Dataset excerpts

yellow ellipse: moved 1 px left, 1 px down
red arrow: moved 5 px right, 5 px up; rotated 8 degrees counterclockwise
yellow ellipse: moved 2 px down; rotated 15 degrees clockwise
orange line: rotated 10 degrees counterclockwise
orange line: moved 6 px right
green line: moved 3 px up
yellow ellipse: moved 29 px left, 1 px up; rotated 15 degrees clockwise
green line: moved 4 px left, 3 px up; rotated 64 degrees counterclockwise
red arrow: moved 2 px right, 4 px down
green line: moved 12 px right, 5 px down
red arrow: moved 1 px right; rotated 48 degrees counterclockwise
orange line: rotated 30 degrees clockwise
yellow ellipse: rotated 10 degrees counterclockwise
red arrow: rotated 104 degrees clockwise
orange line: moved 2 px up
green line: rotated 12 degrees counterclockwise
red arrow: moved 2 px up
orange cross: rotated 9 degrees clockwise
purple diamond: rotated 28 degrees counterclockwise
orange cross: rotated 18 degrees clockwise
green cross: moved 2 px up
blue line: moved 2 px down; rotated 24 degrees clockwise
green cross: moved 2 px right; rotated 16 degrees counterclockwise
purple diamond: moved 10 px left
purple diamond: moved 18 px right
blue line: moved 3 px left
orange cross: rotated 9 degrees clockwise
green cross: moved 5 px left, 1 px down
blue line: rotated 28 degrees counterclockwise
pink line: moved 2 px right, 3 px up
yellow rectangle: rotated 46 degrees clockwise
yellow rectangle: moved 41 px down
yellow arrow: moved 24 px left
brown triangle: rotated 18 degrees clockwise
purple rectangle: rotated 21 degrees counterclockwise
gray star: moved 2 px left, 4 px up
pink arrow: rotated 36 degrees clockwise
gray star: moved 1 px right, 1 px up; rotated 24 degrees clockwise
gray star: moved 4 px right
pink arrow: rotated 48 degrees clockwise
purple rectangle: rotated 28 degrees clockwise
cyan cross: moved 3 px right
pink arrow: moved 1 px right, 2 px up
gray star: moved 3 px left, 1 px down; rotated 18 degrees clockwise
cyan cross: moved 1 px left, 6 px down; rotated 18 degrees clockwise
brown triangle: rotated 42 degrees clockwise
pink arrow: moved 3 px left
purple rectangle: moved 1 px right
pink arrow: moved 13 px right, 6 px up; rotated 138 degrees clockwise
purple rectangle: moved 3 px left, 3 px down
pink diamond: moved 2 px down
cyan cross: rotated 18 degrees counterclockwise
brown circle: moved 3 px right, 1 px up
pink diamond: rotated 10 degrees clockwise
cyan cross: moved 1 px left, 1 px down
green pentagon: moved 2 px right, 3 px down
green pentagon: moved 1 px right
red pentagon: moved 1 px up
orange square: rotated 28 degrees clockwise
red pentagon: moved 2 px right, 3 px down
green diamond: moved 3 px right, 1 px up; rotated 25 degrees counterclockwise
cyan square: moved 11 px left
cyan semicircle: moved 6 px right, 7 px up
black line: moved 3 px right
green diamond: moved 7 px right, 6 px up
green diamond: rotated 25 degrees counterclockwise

→ **Problem to work on**: Reproduce the material with every instance of "counterclockwise" replaced by "anticlockwise", leaving everything else as it is.

→ **Problem solution**:
yellow ellipse: moved 1 px left, 1 px down
red arrow: moved 5 px right, 5 px up; rotated 8 degrees anticlockwise
yellow ellipse: moved 2 px down; rotated 15 degrees clockwise
orange line: rotated 10 degrees anticlockwise
orange line: moved 6 px right
green line: moved 3 px up
yellow ellipse: moved 29 px left, 1 px up; rotated 15 degrees clockwise
green line: moved 4 px left, 3 px up; rotated 64 degrees anticlockwise
red arrow: moved 2 px right, 4 px down
green line: moved 12 px right, 5 px down
red arrow: moved 1 px right; rotated 48 degrees anticlockwise
orange line: rotated 30 degrees clockwise
yellow ellipse: rotated 10 degrees anticlockwise
red arrow: rotated 104 degrees clockwise
orange line: moved 2 px up
green line: rotated 12 degrees anticlockwise
red arrow: moved 2 px up
orange cross: rotated 9 degrees clockwise
purple diamond: rotated 28 degrees anticlockwise
orange cross: rotated 18 degrees clockwise
green cross: moved 2 px up
blue line: moved 2 px down; rotated 24 degrees clockwise
green cross: moved 2 px right; rotated 16 degrees anticlockwise
purple diamond: moved 10 px left
purple diamond: moved 18 px right
blue line: moved 3 px left
orange cross: rotated 9 degrees clockwise
green cross: moved 5 px left, 1 px down
blue line: rotated 28 degrees anticlockwise
pink line: moved 2 px right, 3 px up
yellow rectangle: rotated 46 degrees clockwise
yellow rectangle: moved 41 px down
yellow arrow: moved 24 px left
brown triangle: rotated 18 degrees clockwise
purple rectangle: rotated 21 degrees anticlockwise
gray star: moved 2 px left, 4 px up
pink arrow: rotated 36 degrees clockwise
gray star: moved 1 px right, 1 px up; rotated 24 degrees clockwise
gray star: moved 4 px right
pink arrow: rotated 48 degrees clockwise
purple rectangle: rotated 28 degrees clockwise
cyan cross: moved 3 px right
pink arrow: moved 1 px right, 2 px up
gray star: moved 3 px left, 1 px down; rotated 18 degrees clockwise
cyan cross: moved 1 px left, 6 px down; rotated 18 degrees clockwise
brown triangle: rotated 42 degrees clockwise
pink arrow: moved 3 px left
purple rectangle: moved 1 px right
pink arrow: moved 13 px right, 6 px up; rotated 138 degrees clockwise
purple rectangle: moved 3 px left, 3 px down
pink diamond: moved 2 px down
cyan cross: rotated 18 degrees anticlockwise
brown circle: moved 3 px right, 1 px up
pink diamond: rotated 10 degrees clockwise
cyan cross: moved 1 px left, 1 px down
green pentagon: moved 2 px right, 3 px down
green pentagon: moved 1 px right
red pentagon: moved 1 px up
orange square: rotated 28 degrees clockwise
red pentagon: moved 2 px right, 3 px down
green diamond: moved 3 px right, 1 px up; rotated 25 degrees anticlockwise
cyan square: moved 11 px left
cyan semicircle: moved 6 px right, 7 px up
black line: moved 3 px right
green diamond: moved 7 px right, 6 px up
green diamond: rotated 25 degrees anticlockwise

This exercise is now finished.